::: EXERCISE DATA
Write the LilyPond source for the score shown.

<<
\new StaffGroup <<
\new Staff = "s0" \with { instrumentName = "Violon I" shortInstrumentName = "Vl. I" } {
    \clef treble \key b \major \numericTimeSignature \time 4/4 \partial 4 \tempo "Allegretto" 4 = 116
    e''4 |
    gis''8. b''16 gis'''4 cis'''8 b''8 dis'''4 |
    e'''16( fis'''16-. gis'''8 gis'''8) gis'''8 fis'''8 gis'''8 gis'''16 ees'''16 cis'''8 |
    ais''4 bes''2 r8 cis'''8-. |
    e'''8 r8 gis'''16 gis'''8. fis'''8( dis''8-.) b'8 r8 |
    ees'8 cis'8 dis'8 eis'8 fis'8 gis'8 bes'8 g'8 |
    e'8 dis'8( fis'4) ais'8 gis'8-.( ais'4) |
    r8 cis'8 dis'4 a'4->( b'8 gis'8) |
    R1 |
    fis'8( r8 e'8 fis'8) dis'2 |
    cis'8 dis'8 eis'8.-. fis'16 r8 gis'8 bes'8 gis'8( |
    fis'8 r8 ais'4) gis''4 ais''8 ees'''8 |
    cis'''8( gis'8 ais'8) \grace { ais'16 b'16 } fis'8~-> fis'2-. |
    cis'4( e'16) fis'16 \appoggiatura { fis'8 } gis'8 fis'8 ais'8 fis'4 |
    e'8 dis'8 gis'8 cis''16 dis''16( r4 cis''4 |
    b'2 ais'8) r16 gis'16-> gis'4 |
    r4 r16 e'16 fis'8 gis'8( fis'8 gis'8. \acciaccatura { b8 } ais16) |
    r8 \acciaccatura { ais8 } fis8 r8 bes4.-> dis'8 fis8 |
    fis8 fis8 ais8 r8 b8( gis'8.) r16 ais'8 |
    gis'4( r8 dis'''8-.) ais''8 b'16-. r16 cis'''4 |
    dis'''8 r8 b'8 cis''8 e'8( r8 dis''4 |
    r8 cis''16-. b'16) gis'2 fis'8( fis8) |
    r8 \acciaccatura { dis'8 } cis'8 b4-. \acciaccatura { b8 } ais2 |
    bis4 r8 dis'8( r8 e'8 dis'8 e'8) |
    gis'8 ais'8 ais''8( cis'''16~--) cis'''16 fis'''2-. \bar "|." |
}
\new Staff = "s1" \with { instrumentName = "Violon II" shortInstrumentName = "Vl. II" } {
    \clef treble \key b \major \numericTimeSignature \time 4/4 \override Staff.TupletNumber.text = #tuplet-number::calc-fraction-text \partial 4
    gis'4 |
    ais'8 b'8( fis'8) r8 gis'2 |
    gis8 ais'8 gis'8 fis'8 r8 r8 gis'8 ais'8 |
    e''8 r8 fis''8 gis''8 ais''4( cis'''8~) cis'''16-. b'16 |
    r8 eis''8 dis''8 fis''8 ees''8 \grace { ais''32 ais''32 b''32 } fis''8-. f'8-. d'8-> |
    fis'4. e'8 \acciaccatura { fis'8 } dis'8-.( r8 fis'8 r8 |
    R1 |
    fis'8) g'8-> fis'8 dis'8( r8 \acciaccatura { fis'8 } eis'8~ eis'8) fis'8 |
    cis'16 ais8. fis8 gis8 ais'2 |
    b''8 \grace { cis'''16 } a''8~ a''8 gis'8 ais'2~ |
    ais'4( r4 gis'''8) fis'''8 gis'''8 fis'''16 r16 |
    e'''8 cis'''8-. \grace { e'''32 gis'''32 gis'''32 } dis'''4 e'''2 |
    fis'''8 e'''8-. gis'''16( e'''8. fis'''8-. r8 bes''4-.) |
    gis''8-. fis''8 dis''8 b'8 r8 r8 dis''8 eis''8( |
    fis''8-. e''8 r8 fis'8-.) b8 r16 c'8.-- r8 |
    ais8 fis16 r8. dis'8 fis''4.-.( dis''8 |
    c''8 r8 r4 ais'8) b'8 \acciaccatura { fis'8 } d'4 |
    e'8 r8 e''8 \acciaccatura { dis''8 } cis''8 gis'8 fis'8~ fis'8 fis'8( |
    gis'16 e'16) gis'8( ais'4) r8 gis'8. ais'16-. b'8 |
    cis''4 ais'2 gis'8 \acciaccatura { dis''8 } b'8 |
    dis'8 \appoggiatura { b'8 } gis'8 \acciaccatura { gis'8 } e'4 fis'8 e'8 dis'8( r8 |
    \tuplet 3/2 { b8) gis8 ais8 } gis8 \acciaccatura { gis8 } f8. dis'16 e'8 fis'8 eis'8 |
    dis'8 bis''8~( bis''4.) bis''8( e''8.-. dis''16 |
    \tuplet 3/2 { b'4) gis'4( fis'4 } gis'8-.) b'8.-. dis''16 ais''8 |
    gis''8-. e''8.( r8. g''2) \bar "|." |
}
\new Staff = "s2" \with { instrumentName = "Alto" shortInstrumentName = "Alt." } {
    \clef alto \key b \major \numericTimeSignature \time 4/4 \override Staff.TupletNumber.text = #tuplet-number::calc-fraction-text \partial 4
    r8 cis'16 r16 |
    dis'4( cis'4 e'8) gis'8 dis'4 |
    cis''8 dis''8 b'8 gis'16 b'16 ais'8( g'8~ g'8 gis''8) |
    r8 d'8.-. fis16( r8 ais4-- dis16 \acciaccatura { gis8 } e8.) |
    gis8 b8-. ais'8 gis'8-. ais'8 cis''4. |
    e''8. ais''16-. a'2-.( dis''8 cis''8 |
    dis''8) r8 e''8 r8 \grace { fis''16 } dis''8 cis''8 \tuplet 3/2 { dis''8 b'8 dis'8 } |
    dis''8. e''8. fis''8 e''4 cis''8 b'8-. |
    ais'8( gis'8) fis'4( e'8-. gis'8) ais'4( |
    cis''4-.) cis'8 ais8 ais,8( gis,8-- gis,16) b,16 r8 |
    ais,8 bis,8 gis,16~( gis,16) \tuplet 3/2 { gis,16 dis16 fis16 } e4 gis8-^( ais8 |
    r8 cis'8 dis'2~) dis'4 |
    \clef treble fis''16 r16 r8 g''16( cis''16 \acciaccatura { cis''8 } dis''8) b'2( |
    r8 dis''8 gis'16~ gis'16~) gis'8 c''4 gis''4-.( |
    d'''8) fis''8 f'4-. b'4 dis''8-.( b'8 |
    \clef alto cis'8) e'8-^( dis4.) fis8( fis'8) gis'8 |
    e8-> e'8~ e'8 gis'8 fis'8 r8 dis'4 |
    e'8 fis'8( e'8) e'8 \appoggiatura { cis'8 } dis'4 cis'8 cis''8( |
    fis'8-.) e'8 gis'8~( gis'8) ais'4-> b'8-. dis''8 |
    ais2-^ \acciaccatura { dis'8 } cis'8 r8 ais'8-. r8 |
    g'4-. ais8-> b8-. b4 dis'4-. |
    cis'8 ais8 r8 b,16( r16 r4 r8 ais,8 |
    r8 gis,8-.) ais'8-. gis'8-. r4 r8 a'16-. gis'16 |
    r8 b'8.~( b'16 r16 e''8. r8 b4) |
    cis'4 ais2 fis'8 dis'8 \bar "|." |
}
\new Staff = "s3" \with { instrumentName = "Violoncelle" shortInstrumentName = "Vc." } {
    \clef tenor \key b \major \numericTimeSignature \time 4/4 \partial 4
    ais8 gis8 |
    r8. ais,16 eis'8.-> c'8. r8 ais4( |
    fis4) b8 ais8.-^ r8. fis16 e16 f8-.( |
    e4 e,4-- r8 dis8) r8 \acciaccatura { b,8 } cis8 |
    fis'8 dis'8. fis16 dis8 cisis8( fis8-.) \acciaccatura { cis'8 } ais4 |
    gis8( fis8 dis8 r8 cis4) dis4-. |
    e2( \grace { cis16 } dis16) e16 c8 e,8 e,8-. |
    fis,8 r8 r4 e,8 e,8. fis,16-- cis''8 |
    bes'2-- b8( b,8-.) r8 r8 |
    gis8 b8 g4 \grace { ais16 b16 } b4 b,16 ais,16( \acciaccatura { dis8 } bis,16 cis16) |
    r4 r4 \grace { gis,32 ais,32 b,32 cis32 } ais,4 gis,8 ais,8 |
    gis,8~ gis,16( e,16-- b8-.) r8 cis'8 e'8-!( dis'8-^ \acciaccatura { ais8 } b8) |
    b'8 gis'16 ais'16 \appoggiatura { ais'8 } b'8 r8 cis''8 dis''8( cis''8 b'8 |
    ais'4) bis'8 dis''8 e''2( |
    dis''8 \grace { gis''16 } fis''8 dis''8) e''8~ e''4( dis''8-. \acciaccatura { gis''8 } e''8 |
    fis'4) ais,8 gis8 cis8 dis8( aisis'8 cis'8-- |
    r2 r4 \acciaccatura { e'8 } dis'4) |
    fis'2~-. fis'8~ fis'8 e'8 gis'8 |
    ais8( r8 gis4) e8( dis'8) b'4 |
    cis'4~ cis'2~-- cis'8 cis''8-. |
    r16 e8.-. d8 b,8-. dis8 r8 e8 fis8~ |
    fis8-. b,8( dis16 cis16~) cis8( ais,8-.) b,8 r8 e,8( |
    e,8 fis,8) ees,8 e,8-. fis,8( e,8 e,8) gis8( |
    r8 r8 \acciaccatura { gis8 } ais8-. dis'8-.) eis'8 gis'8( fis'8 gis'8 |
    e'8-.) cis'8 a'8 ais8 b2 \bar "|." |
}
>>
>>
::::::
* [WORK REQUIRED]
Show every line of the records that contains the string "number", copied in full. Case must match.

* [SOLUTION TO THE PROBLEM]
    \clef treble \key b \major \numericTimeSignature \time 4/4 \override Staff.TupletNumber.text = #tuplet-number::calc-fraction-text \partial 4
    \clef alto \key b \major \numericTimeSignature \time 4/4 \override Staff.TupletNumber.text = #tuplet-number::calc-fraction-text \partial 4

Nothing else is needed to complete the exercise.